---- TASK DATA
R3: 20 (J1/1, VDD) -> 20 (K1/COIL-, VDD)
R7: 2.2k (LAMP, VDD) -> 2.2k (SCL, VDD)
--------
---- TASK DATA
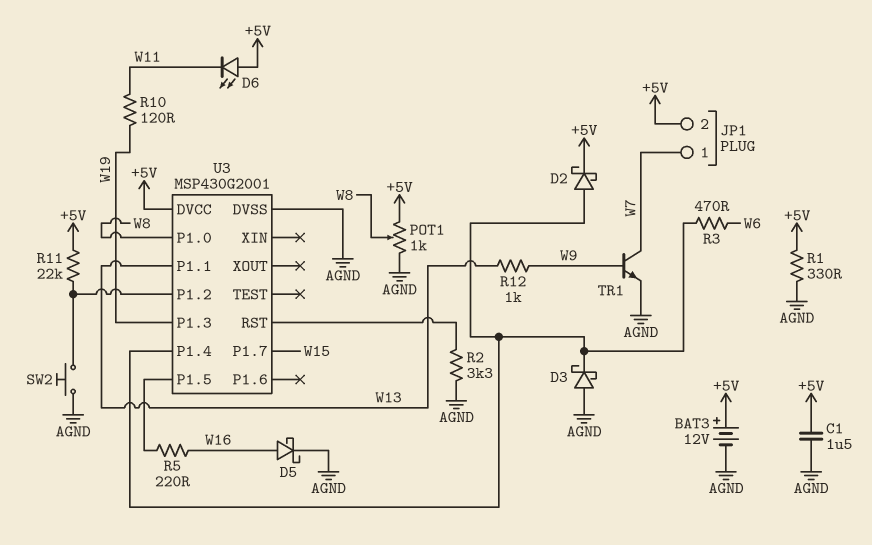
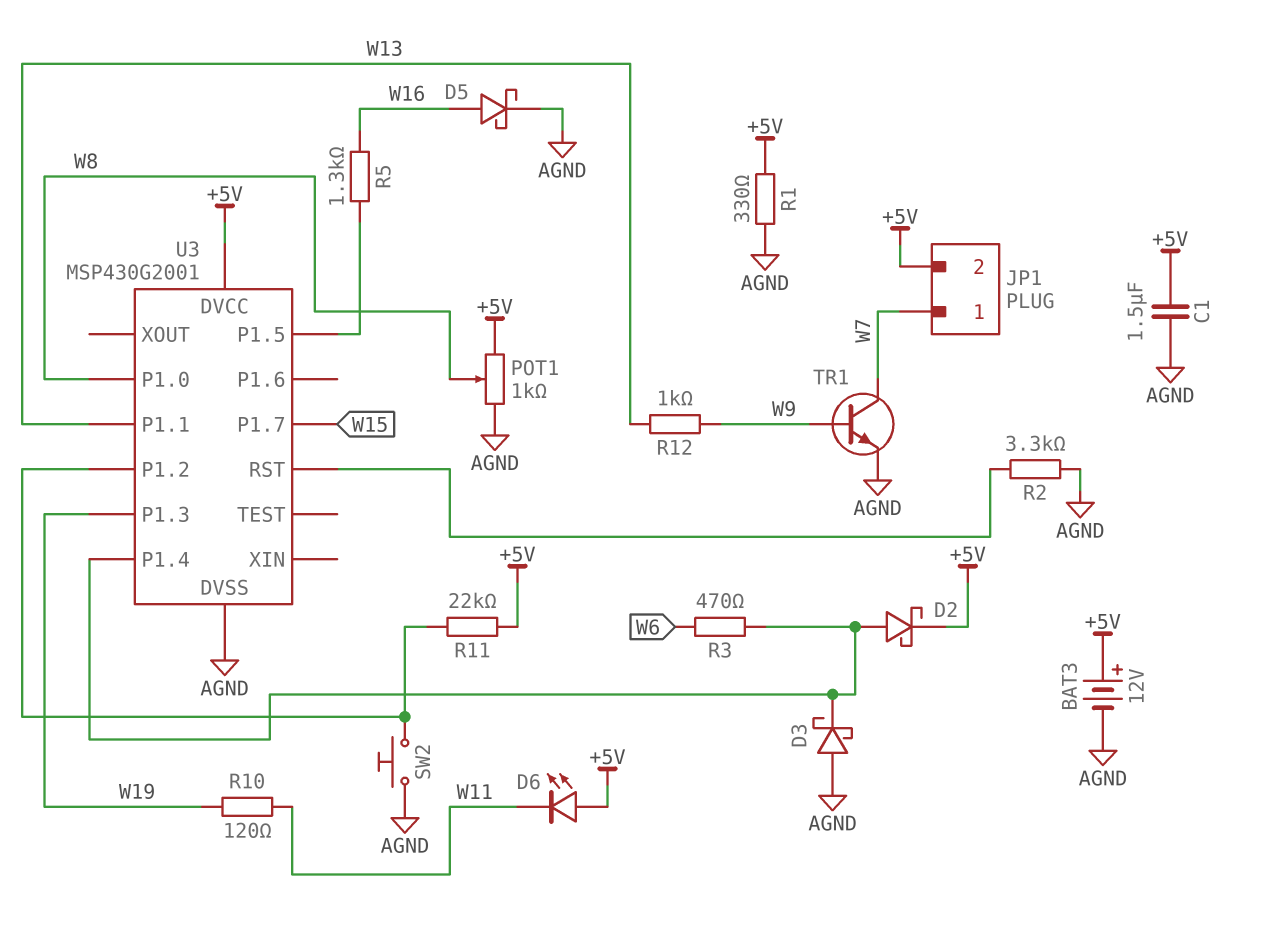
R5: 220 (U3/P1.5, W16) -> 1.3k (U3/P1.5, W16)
--------
---- TASK DATA
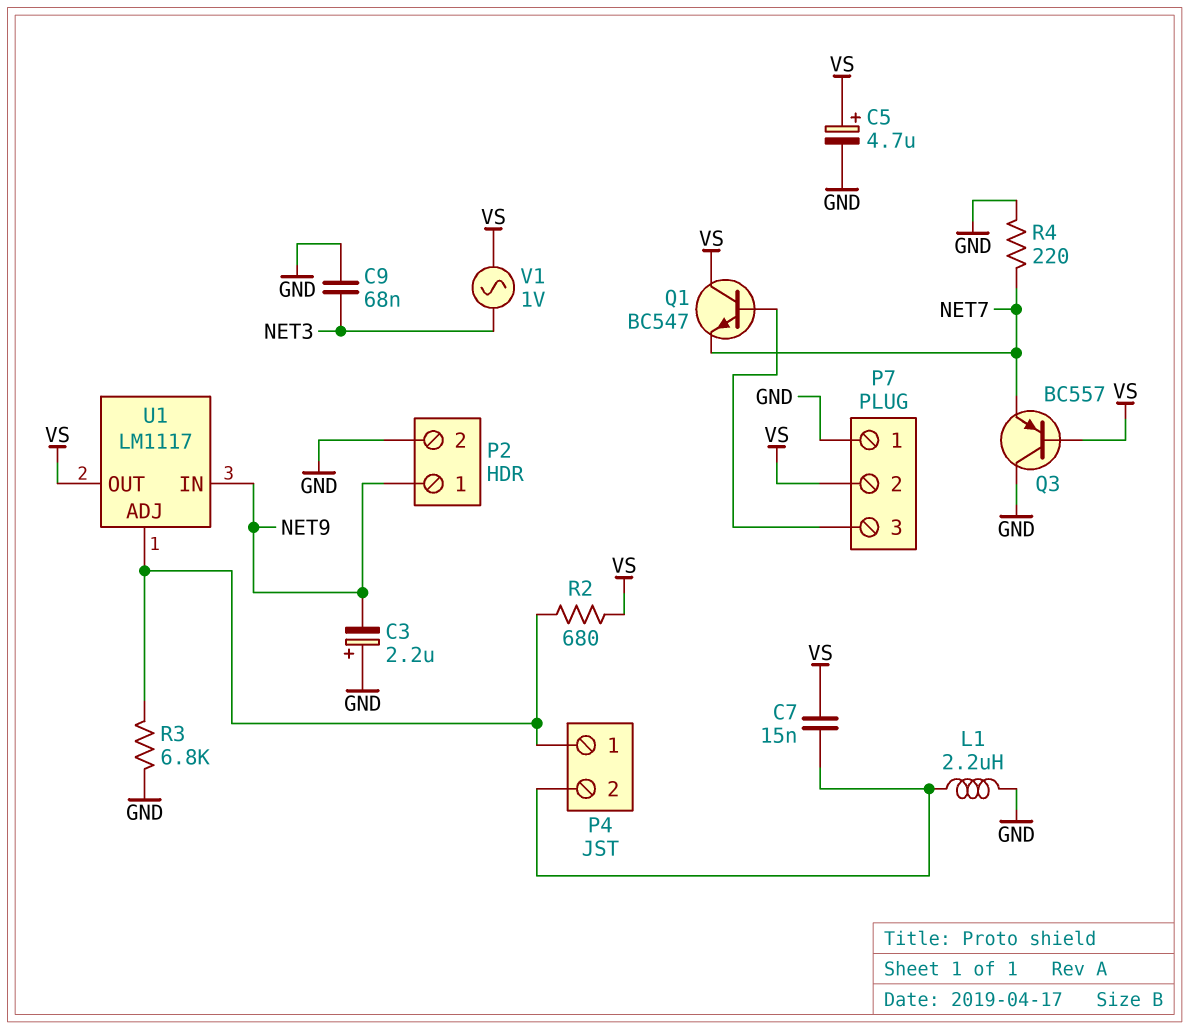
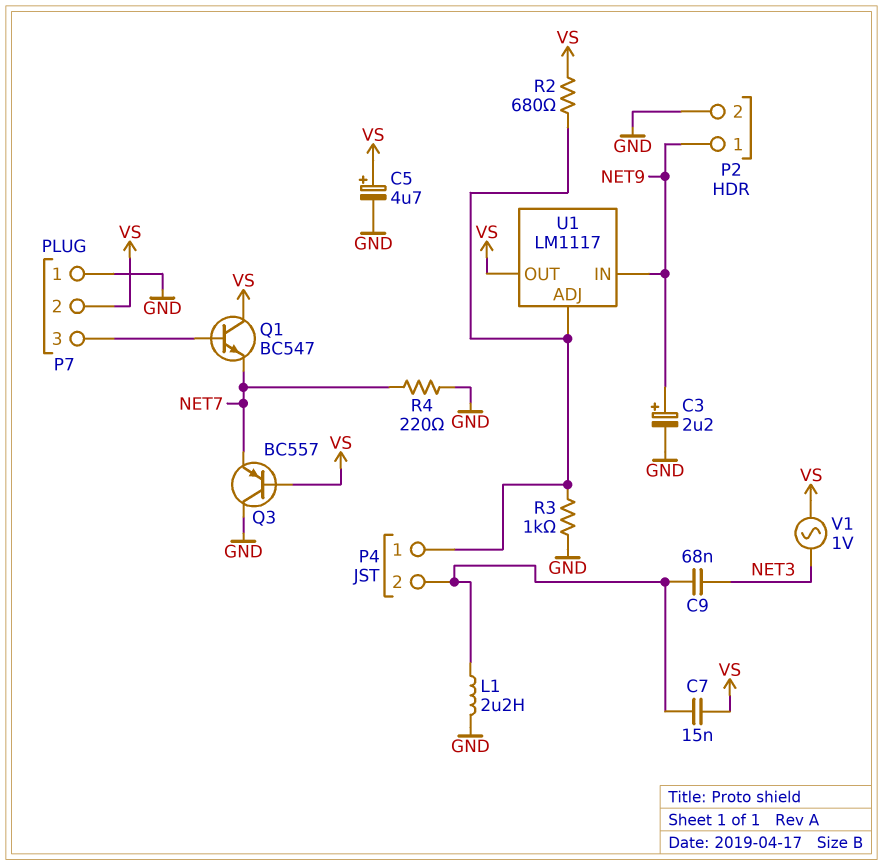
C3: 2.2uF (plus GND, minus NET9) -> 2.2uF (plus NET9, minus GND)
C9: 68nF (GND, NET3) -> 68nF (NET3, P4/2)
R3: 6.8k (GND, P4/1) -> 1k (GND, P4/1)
--------
### WHAT IS NEEDED
The lines above from the one with "R3: 20 (J1/1, VDD) -> 20 (K1/COIL-, VDD)" through the one with "R7: 2.2k (LAMP, VDD) -> 2.2k (SCL, VDD)" are to be duplicated exactly, ends included, with nothing added.

### RESULT BELOW
R3: 20 (J1/1, VDD) -> 20 (K1/COIL-, VDD)
R7: 2.2k (LAMP, VDD) -> 2.2k (SCL, VDD)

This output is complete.